Your job is to reproduce all of the data exactly.

[Start of Attachment]

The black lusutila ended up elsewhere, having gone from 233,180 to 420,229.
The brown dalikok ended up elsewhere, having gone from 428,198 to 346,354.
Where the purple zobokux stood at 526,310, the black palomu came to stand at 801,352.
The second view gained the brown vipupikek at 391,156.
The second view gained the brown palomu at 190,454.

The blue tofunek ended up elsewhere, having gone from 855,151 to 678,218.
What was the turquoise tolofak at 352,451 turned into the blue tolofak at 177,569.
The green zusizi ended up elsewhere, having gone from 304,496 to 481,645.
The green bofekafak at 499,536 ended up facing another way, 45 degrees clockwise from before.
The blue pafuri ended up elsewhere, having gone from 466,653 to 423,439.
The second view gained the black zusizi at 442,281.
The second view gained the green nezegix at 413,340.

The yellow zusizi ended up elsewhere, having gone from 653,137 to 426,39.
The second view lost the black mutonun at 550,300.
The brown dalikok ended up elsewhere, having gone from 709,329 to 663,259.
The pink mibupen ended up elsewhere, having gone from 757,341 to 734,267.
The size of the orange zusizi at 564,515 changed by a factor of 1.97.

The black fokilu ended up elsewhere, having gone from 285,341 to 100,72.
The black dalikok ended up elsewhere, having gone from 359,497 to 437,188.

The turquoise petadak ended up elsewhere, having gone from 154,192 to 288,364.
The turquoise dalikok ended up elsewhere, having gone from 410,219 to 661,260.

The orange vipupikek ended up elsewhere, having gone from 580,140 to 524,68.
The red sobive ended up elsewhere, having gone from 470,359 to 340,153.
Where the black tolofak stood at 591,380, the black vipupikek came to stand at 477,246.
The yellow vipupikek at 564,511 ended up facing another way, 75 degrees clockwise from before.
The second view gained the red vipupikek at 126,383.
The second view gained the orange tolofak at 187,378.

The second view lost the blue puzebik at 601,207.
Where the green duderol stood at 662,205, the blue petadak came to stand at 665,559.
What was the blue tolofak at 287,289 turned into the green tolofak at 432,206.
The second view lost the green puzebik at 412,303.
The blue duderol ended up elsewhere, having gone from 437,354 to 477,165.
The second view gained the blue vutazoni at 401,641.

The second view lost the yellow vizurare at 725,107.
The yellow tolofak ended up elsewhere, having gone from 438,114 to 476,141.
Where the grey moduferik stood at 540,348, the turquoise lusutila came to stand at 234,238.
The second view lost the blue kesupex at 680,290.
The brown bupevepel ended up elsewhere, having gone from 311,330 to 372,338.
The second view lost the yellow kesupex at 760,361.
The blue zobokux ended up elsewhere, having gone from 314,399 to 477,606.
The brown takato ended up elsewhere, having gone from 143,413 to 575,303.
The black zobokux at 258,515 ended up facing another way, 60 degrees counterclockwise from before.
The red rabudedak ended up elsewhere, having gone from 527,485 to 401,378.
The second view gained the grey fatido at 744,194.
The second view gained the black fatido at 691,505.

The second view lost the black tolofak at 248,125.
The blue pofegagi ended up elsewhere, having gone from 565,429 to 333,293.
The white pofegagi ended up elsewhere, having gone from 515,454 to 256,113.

[End of Attachment]

The answer →
The black lusutila ended up elsewhere, having gone from 233,180 to 420,229.
The brown dalikok ended up elsewhere, having gone from 428,198 to 346,354.
Where the purple zobokux stood at 526,310, the black palomu came to stand at 801,352.
The second view gained the brown vipupikek at 391,156.
The second view gained the brown palomu at 190,454.

The blue tofunek ended up elsewhere, having gone from 855,151 to 678,218.
What was the turquoise tolofak at 352,451 turned into the blue tolofak at 177,569.
The green zusizi ended up elsewhere, having gone from 304,496 to 481,645.
The green bofekafak at 499,536 ended up facing another way, 45 degrees clockwise from before.
The blue pafuri ended up elsewhere, having gone from 466,653 to 423,439.
The second view gained the black zusizi at 442,281.
The second view gained the green nezegix at 413,340.

The yellow zusizi ended up elsewhere, having gone from 653,137 to 426,39.
The second view lost the black mutonun at 550,300.
The brown dalikok ended up elsewhere, having gone from 709,329 to 663,259.
The pink mibupen ended up elsewhere, having gone from 757,341 to 734,267.
The size of the orange zusizi at 564,515 changed by a factor of 1.97.

The black fokilu ended up elsewhere, having gone from 285,341 to 100,72.
The black dalikok ended up elsewhere, having gone from 359,497 to 437,188.

The turquoise petadak ended up elsewhere, having gone from 154,192 to 288,364.
The turquoise dalikok ended up elsewhere, having gone from 410,219 to 661,260.

The orange vipupikek ended up elsewhere, having gone from 580,140 to 524,68.
The red sobive ended up elsewhere, having gone from 470,359 to 340,153.
Where the black tolofak stood at 591,380, the black vipupikek came to stand at 477,246.
The yellow vipupikek at 564,511 ended up facing another way, 75 degrees clockwise from before.
The second view gained the red vipupikek at 126,383.
The second view gained the orange tolofak at 187,378.

The second view lost the blue puzebik at 601,207.
Where the green duderol stood at 662,205, the blue petadak came to stand at 665,559.
What was the blue tolofak at 287,289 turned into the green tolofak at 432,206.
The second view lost the green puzebik at 412,303.
The blue duderol ended up elsewhere, having gone from 437,354 to 477,165.
The second view gained the blue vutazoni at 401,641.

The second view lost the yellow vizurare at 725,107.
The yellow tolofak ended up elsewhere, having gone from 438,114 to 476,141.
Where the grey moduferik stood at 540,348, the turquoise lusutila came to stand at 234,238.
The second view lost the blue kesupex at 680,290.
The brown bupevepel ended up elsewhere, having gone from 311,330 to 372,338.
The second view lost the yellow kesupex at 760,361.
The blue zobokux ended up elsewhere, having gone from 314,399 to 477,606.
The brown takato ended up elsewhere, having gone from 143,413 to 575,303.
The black zobokux at 258,515 ended up facing another way, 60 degrees counterclockwise from before.
The red rabudedak ended up elsewhere, having gone from 527,485 to 401,378.
The second view gained the grey fatido at 744,194.
The second view gained the black fatido at 691,505.

The second view lost the black tolofak at 248,125.
The blue pofegagi ended up elsewhere, having gone from 565,429 to 333,293.
The white pofegagi ended up elsewhere, having gone from 515,454 to 256,113.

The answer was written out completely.